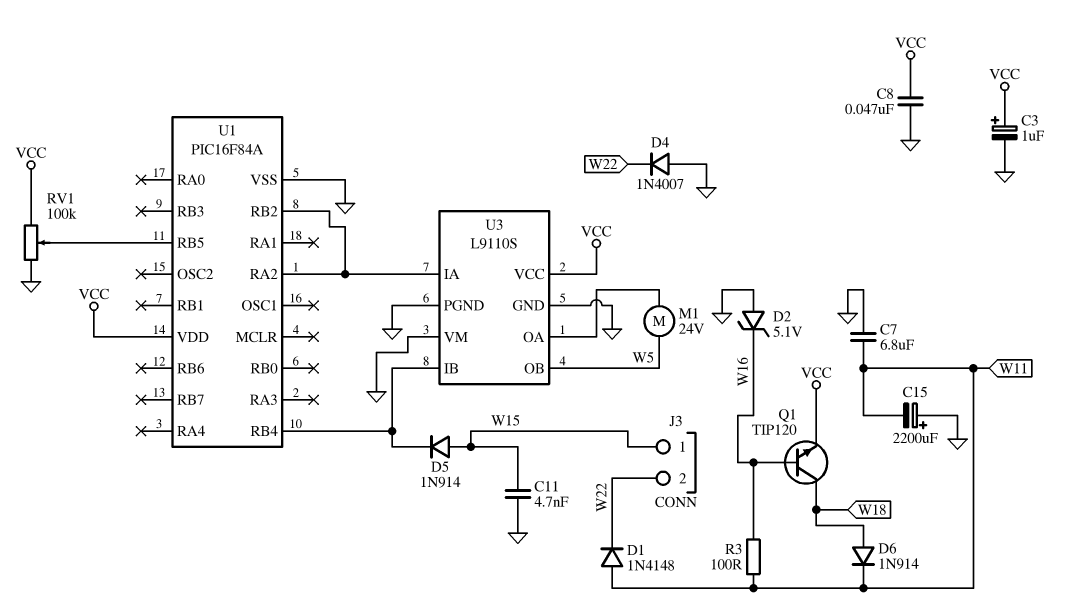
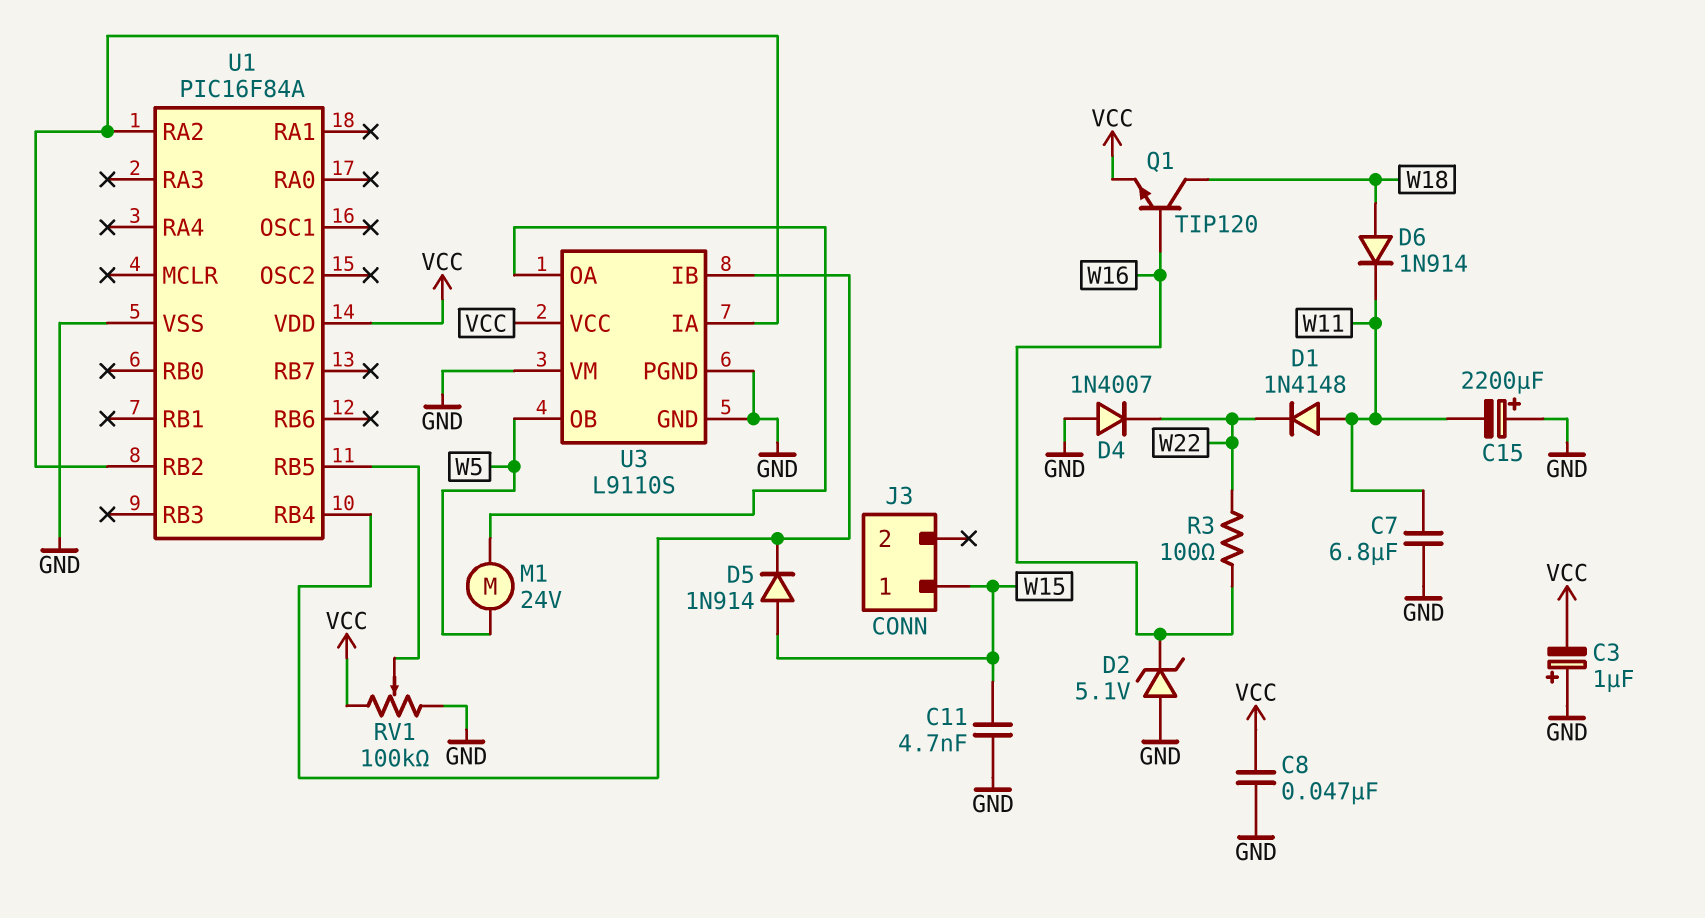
C3: 1uF (plus VCC, minus GND) -> 1uF (plus GND, minus VCC)
J3 pin 2: W22 -> none
R3: 100 (W11, W16) -> 100 (W16, W22)

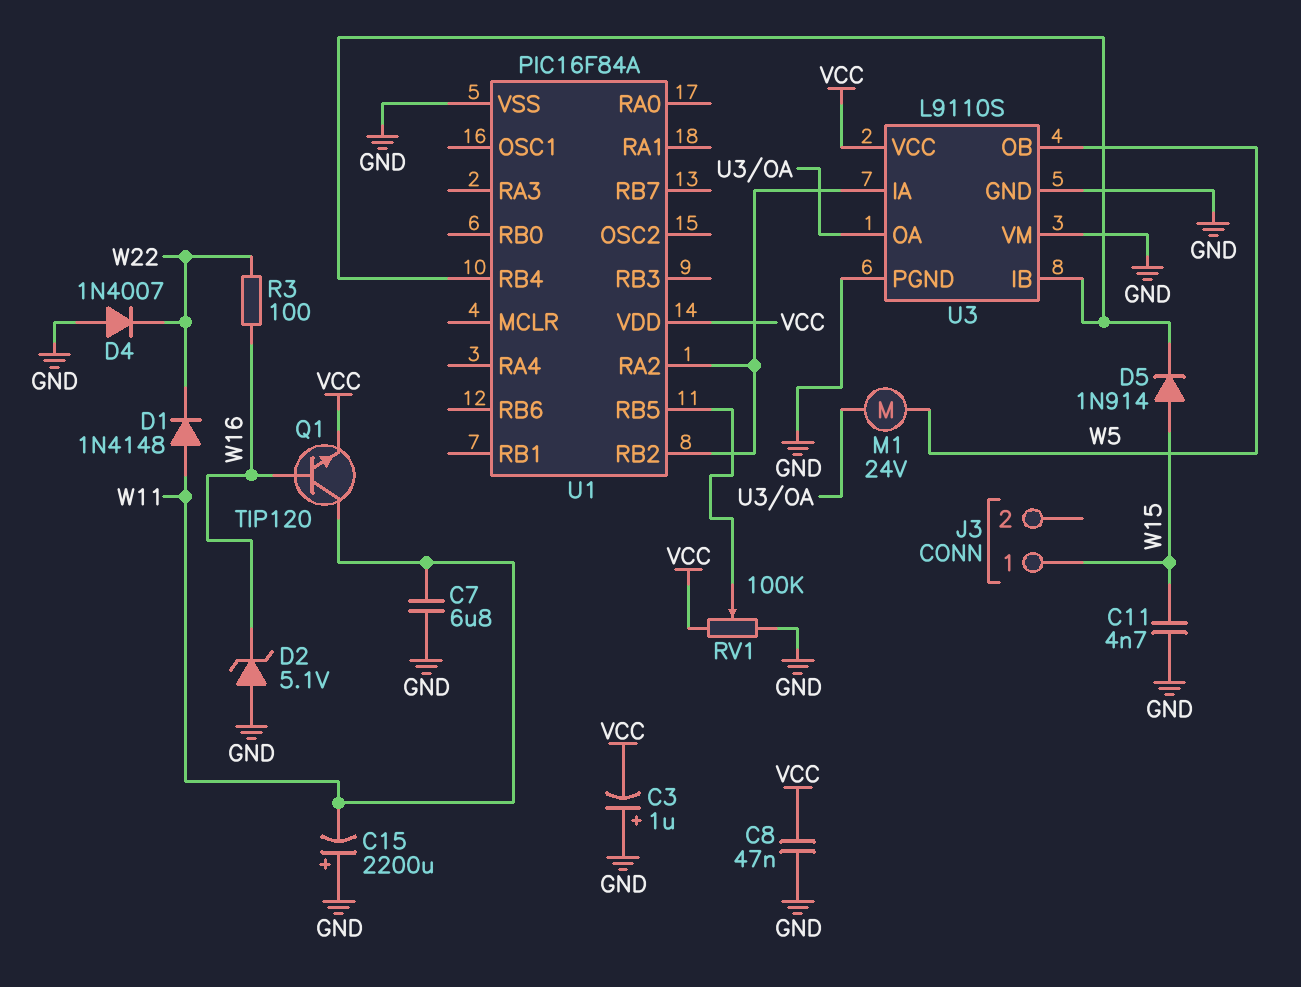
D6: diode 1N914 (A W18, K W11) -> none
Q1: NPN TIP120 (B W16, C W18, E VCC) -> NPN TIP120 (B W16, C W11, E VCC)

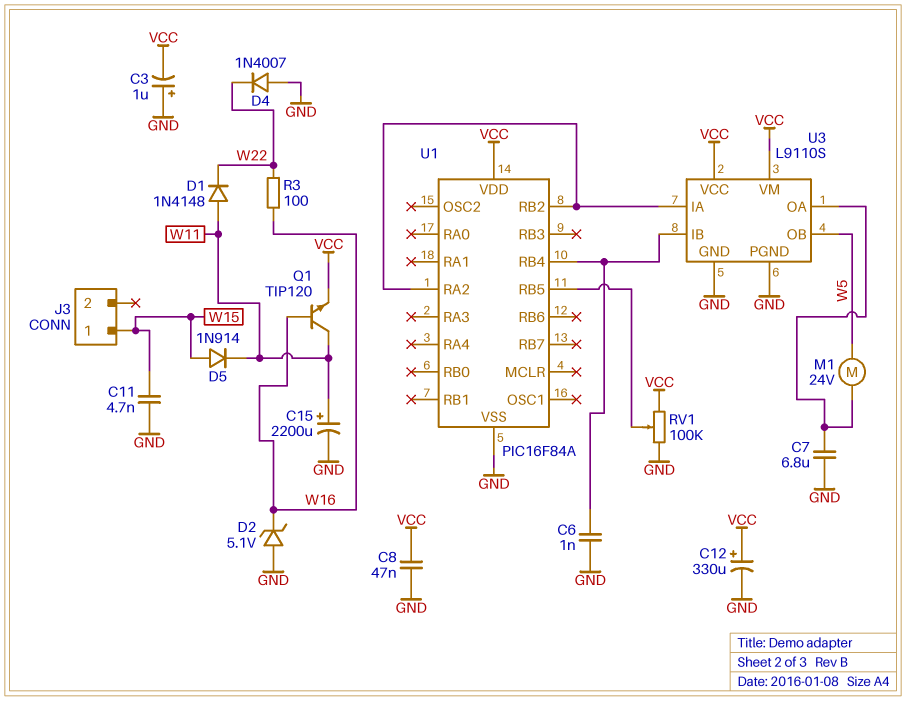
C6: none -> 1nF (GND, U1/RB4)
C7: 6.8uF (GND, W11) -> 6.8uF (GND, U3/OA)
C12: none -> 330uF (plus VCC, minus GND)
C15: 2200uF (plus GND, minus W11) -> 2200uF (plus W11, minus GND)
D5: diode 1N914 (A W15, K U1/RB4) -> diode 1N914 (A W15, K W11)
U3 pin VM: GND -> VCC

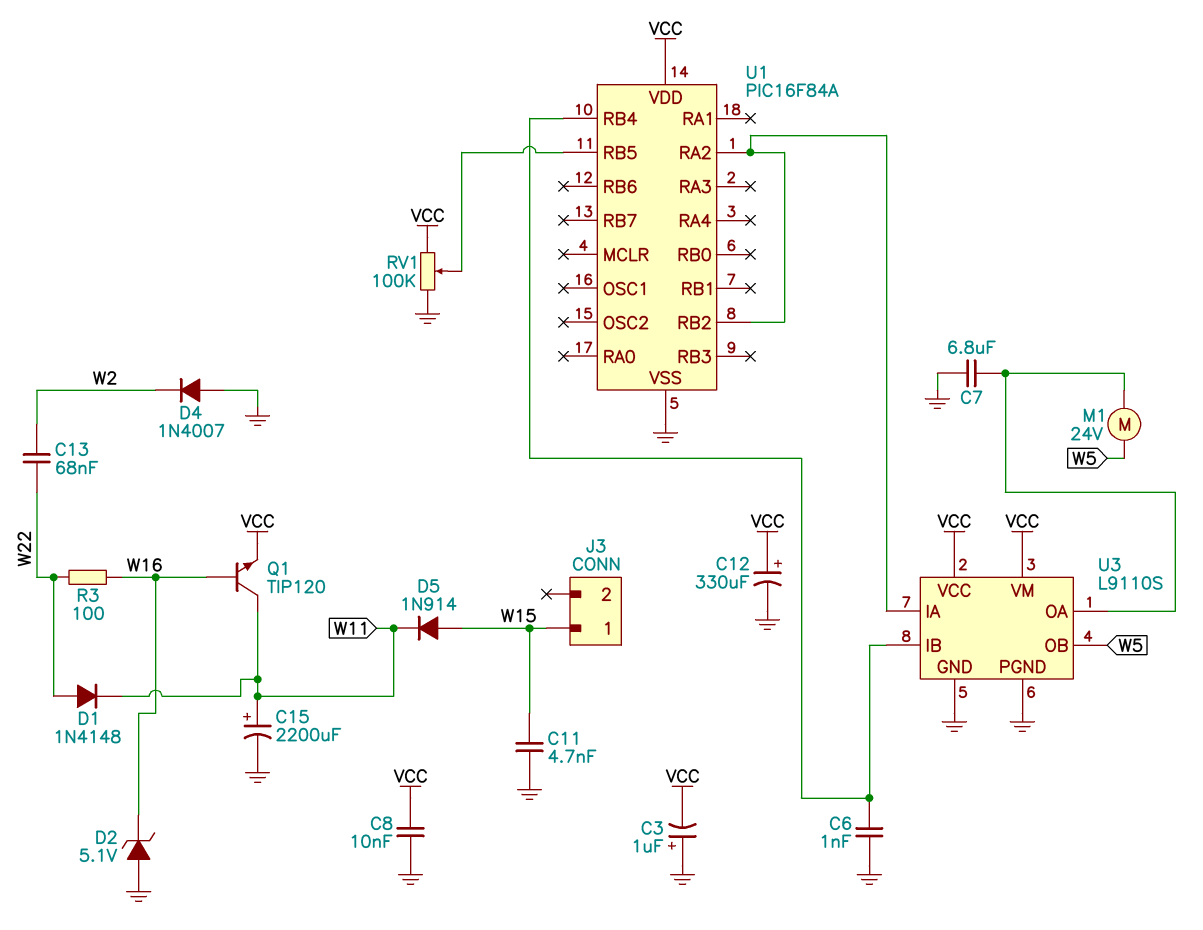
C8: 47nF (GND, VCC) -> 10nF (GND, VCC)
C13: none -> 68nF (W2, W22)
D1: diode 1N4148 (A W11, K W22) -> diode 1N4148 (A W22, K W11)
D4: diode 1N4007 (A GND, K W22) -> diode 1N4007 (A GND, K W2)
::::::
Restate word for word the lines running from the one with "C12: none -> 330uF (plus VCC, minus GND)" to the end of the entries; pictures are to be left out.

C12: none -> 330uF (plus VCC, minus GND)
C15: 2200uF (plus GND, minus W11) -> 2200uF (plus W11, minus GND)
D5: diode 1N914 (A W15, K U1/RB4) -> diode 1N914 (A W15, K W11)
U3 pin VM: GND -> VCC

C8: 47nF (GND, VCC) -> 10nF (GND, VCC)
C13: none -> 68nF (W2, W22)
D1: diode 1N4148 (A W11, K W22) -> diode 1N4148 (A W22, K W11)
D4: diode 1N4007 (A GND, K W22) -> diode 1N4007 (A GND, K W2)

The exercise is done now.